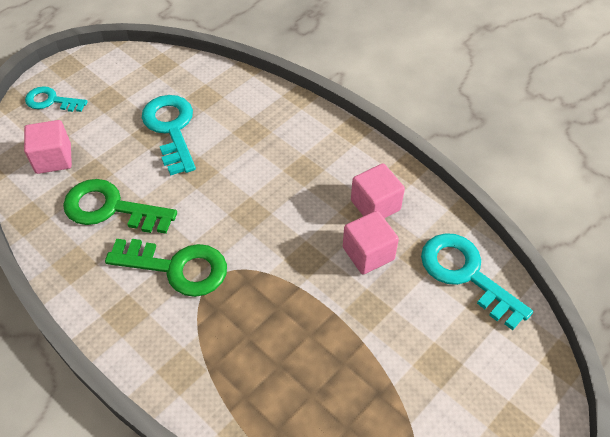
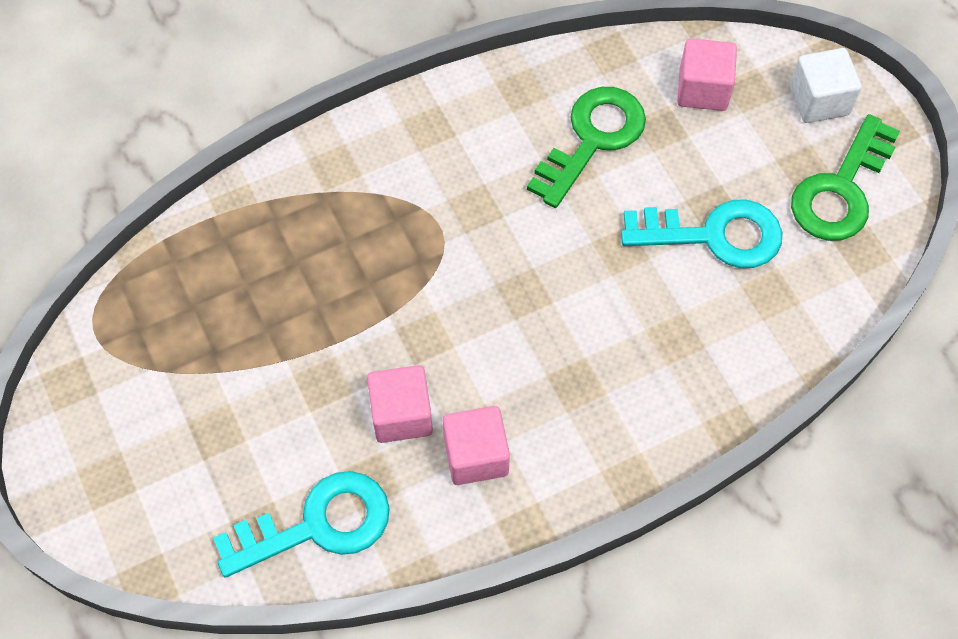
camera: 110 degrees right, 10 degrees up
turquoise key [25,86,88,112] -> white cube [790,48,862,123]
green key [105,239,227,297] -> green key moved to [791,114,900,241]

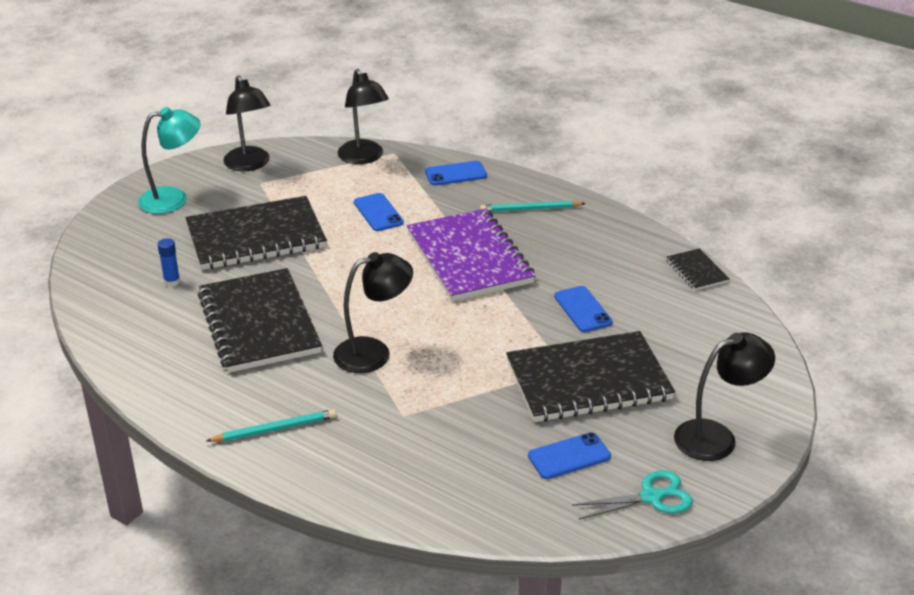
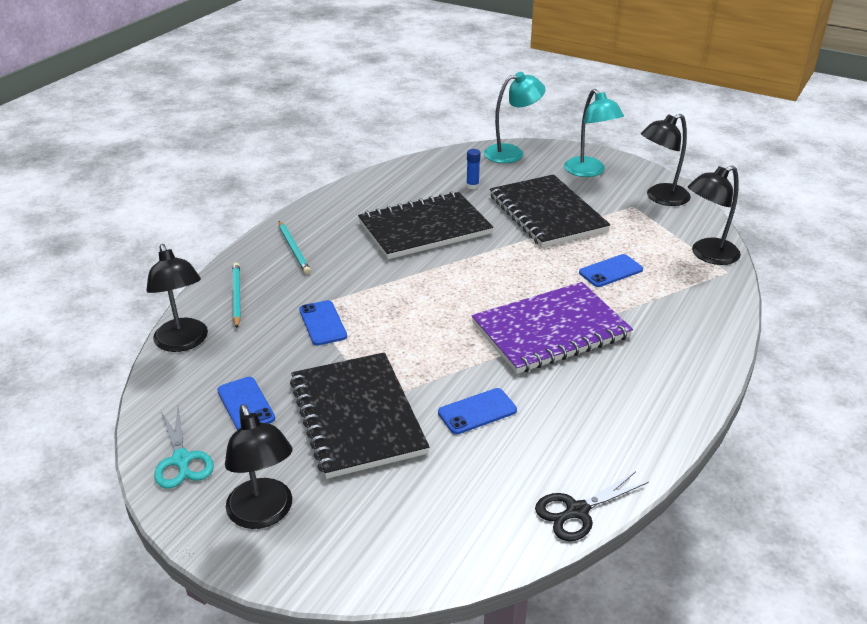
camera: 85 degrees right, 0 degrees up
black lamp [333,252,413,373] -> black lamp moved to [146,244,208,352]
blue phone [425,161,487,186] -> blue phone moved to [299,300,347,346]
turquoise pencil [480,201,586,212] -> turquoise pencil moved to [232,262,241,328]
black notebook [666,248,729,291] -> black scissors [535,471,649,541]
none -> turquoise lamp [484,72,546,163]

• • • • • • •

▸ What is required: The records above need to be copied exactly, though not their pictures.

▸ Result of this task:
camera: 110 degrees right, 10 degrees up
turquoise key [25,86,88,112] -> white cube [790,48,862,123]
green key [105,239,227,297] -> green key moved to [791,114,900,241]

camera: 85 degrees right, 0 degrees up
black lamp [333,252,413,373] -> black lamp moved to [146,244,208,352]
blue phone [425,161,487,186] -> blue phone moved to [299,300,347,346]
turquoise pencil [480,201,586,212] -> turquoise pencil moved to [232,262,241,328]
black notebook [666,248,729,291] -> black scissors [535,471,649,541]
none -> turquoise lamp [484,72,546,163]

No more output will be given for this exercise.